[Records provided — start]
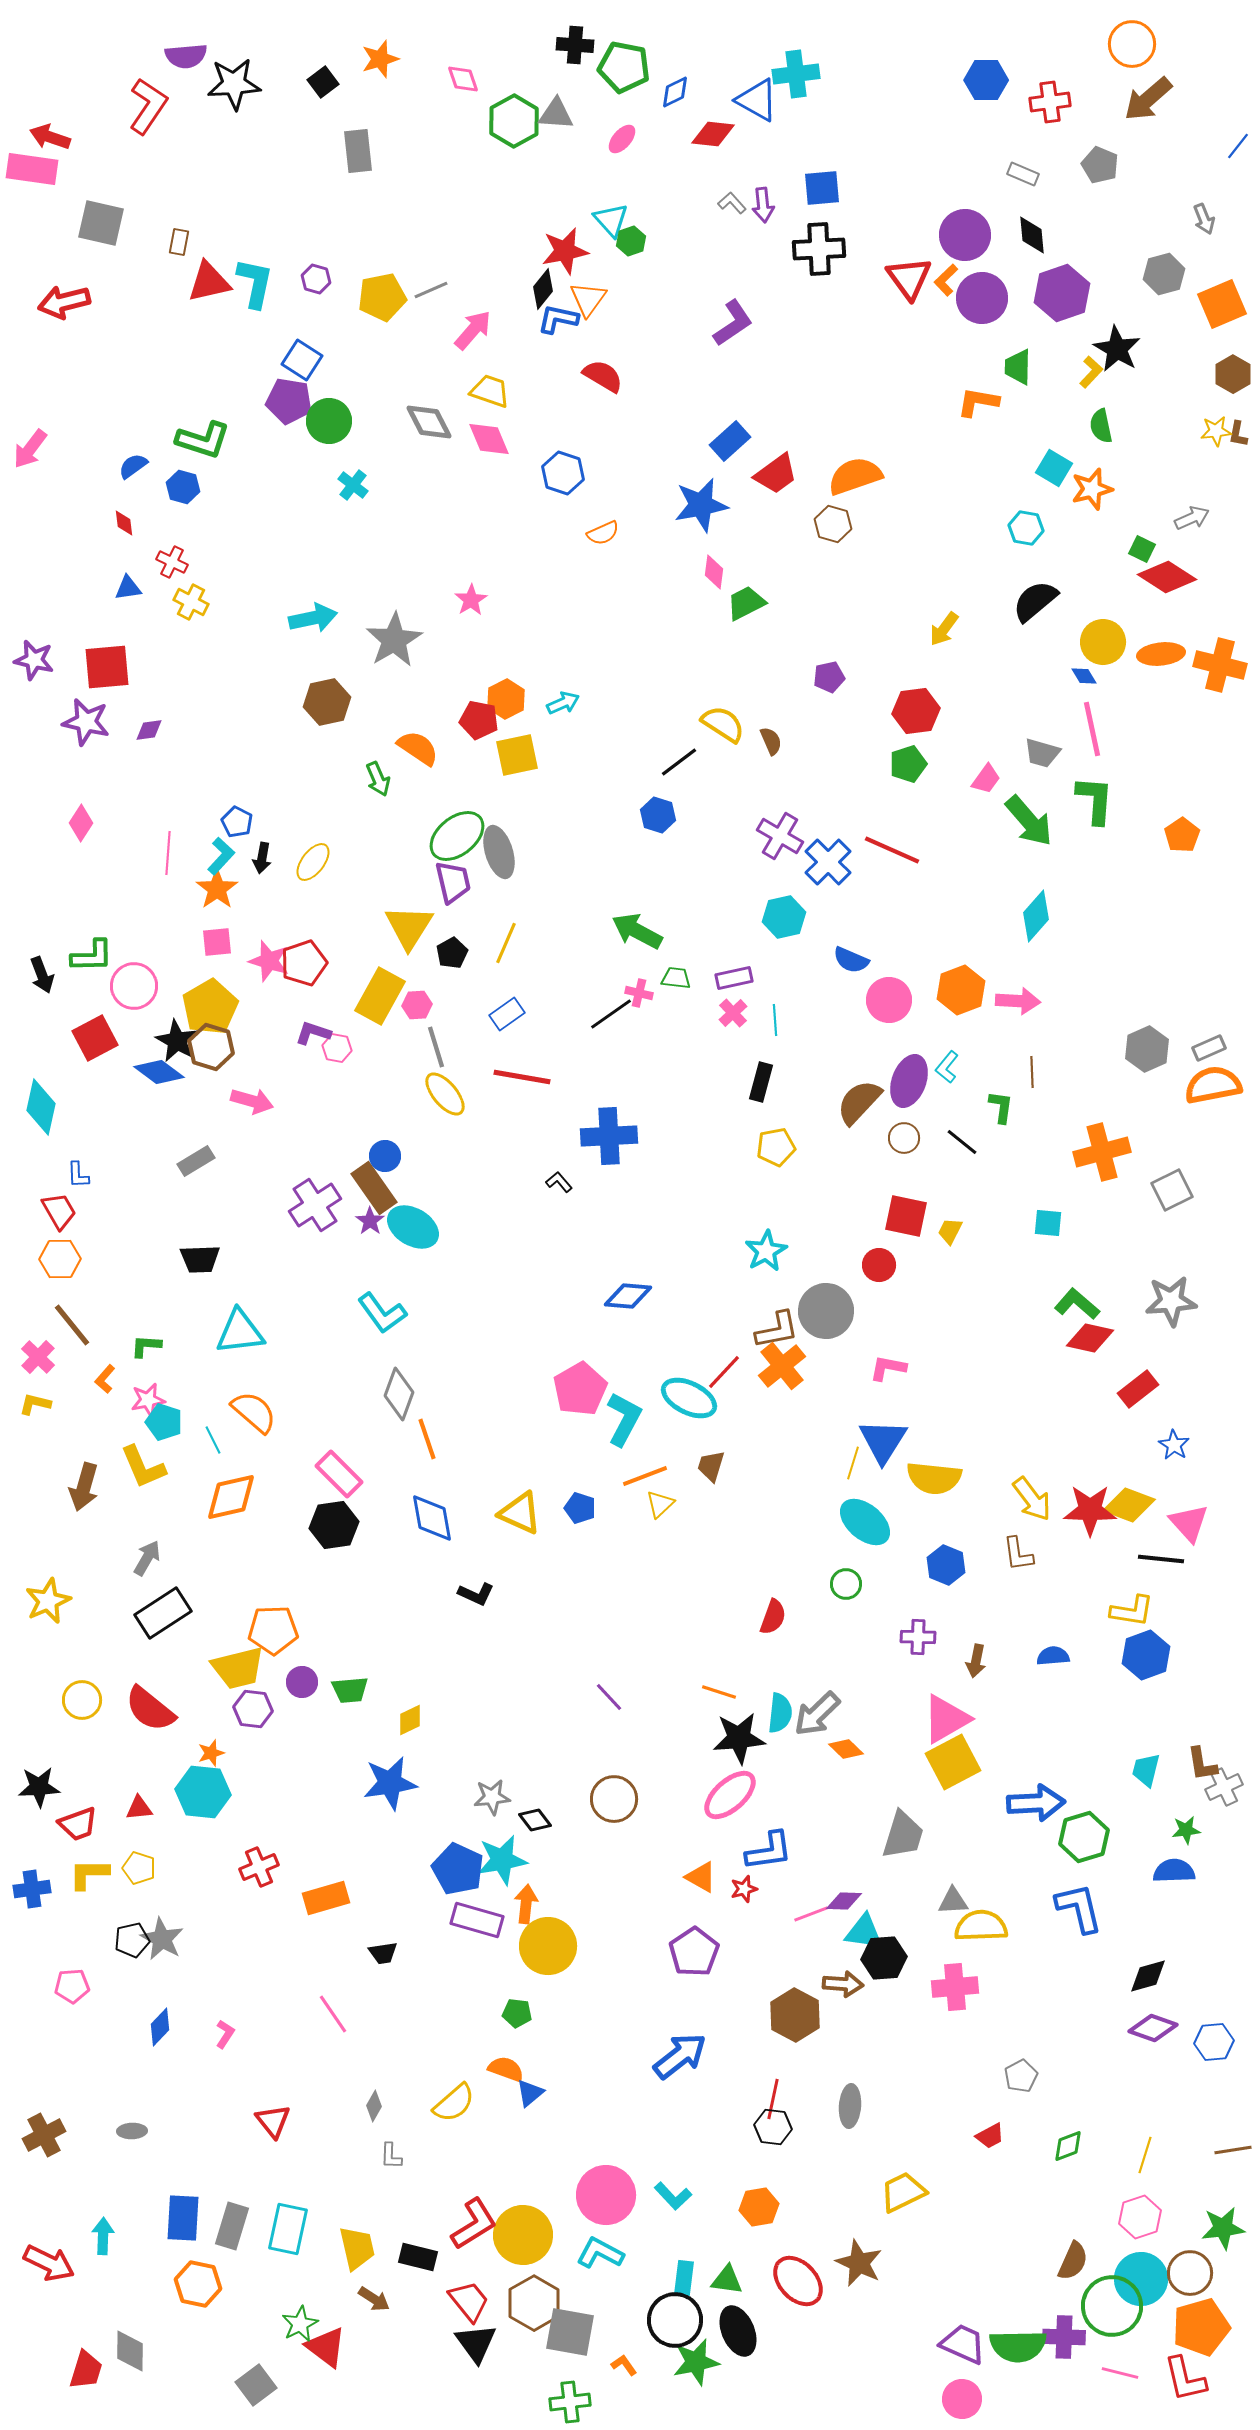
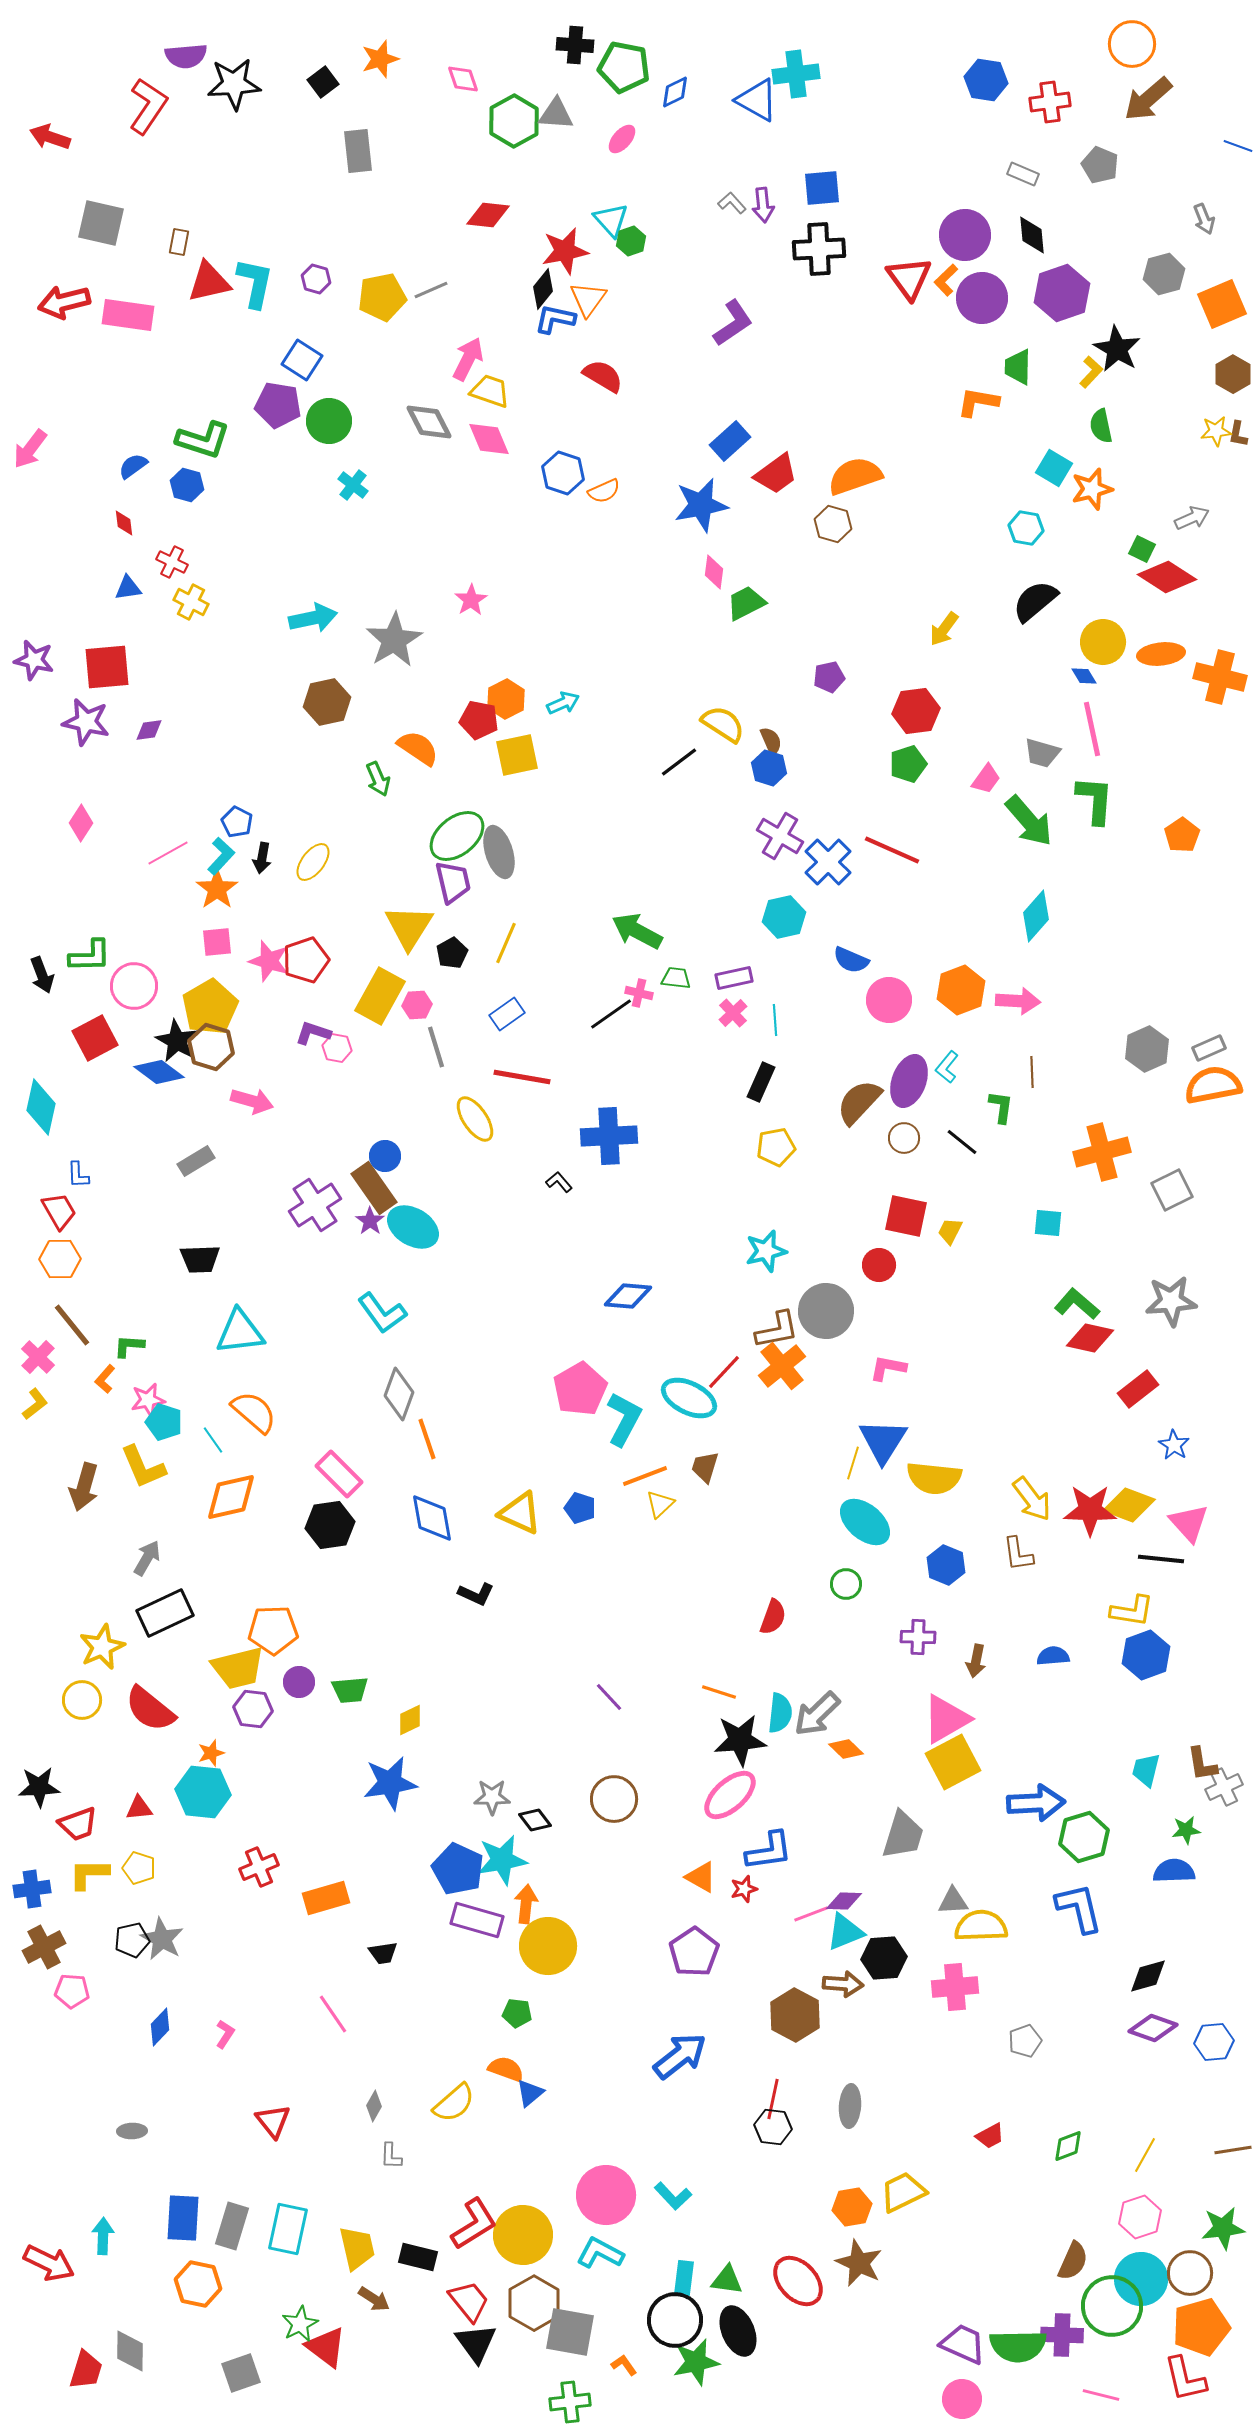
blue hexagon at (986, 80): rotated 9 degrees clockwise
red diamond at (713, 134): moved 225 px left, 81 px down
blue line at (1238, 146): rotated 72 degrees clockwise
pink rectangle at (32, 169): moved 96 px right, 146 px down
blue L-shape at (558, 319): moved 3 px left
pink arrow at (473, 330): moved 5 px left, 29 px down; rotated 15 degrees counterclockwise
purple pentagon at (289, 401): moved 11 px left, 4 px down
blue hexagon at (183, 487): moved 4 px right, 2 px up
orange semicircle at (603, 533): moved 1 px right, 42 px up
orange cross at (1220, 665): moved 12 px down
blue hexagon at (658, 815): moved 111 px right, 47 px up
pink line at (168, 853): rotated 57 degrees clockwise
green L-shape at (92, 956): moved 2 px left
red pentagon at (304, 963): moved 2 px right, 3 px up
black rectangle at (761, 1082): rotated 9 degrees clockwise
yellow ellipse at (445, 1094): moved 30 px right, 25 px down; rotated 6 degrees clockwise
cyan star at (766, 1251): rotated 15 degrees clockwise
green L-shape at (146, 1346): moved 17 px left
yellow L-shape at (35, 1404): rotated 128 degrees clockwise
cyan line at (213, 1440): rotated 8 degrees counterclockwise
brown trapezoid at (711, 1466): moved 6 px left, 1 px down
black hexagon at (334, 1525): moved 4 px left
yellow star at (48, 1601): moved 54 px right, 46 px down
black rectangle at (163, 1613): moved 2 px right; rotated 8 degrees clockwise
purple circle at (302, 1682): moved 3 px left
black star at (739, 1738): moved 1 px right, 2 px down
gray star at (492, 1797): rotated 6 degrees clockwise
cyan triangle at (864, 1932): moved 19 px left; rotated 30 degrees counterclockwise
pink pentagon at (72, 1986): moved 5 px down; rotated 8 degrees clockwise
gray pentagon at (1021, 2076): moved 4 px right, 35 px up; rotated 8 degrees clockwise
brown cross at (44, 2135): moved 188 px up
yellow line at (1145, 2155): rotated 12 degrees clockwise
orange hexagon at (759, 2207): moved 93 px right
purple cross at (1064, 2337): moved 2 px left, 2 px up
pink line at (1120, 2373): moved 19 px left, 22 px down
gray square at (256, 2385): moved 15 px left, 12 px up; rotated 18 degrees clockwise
[Records provided — finish]
[Records provided — start]
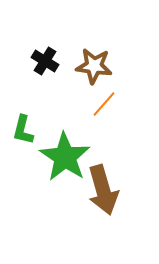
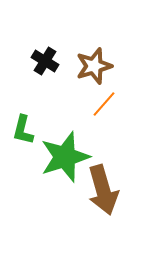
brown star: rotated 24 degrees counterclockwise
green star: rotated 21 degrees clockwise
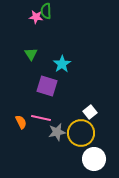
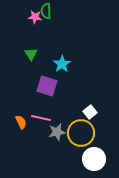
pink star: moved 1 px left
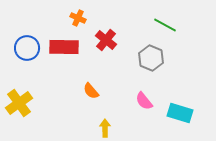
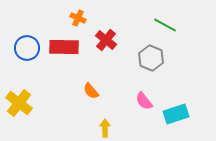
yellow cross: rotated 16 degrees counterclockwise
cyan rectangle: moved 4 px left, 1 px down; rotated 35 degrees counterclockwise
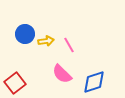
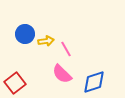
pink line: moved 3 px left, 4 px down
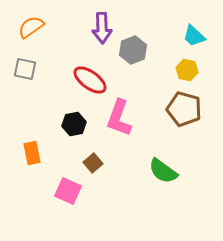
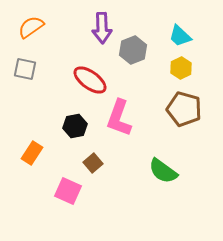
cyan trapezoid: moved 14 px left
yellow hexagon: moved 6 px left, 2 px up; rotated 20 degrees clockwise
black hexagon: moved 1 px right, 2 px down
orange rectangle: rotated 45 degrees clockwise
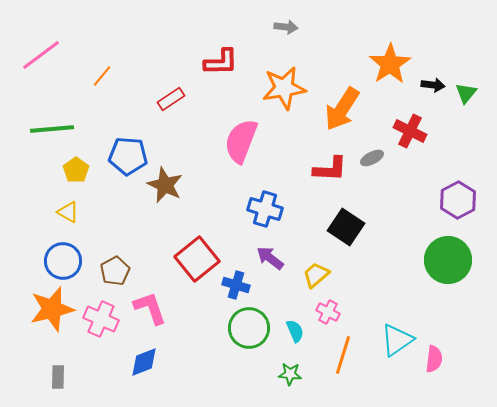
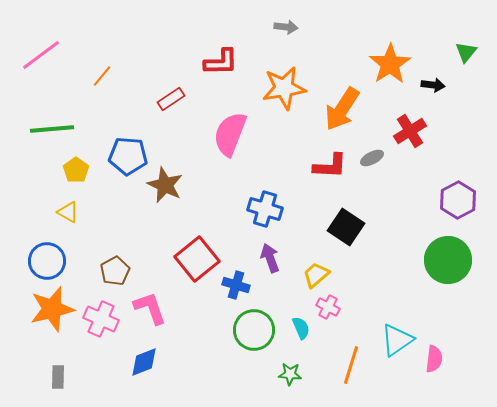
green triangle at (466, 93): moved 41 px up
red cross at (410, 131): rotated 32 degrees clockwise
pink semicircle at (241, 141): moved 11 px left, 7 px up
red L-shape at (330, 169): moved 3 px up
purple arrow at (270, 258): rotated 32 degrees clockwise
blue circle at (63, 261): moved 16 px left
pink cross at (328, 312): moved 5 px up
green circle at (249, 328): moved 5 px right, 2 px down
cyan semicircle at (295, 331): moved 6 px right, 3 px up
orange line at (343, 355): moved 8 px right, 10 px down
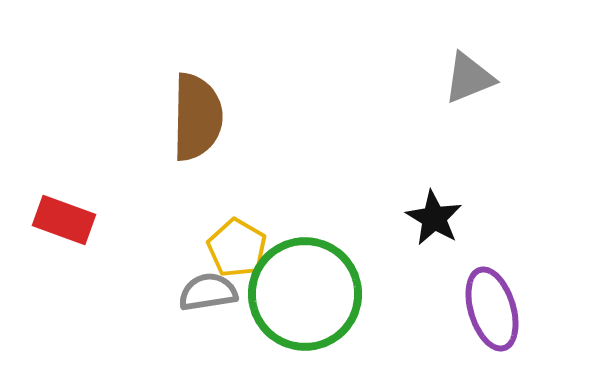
[Records provided — finish]
Task item:
Tally up the lines above in which "brown" occurs. Give the result as a bare number.

Reply to the exercise:
3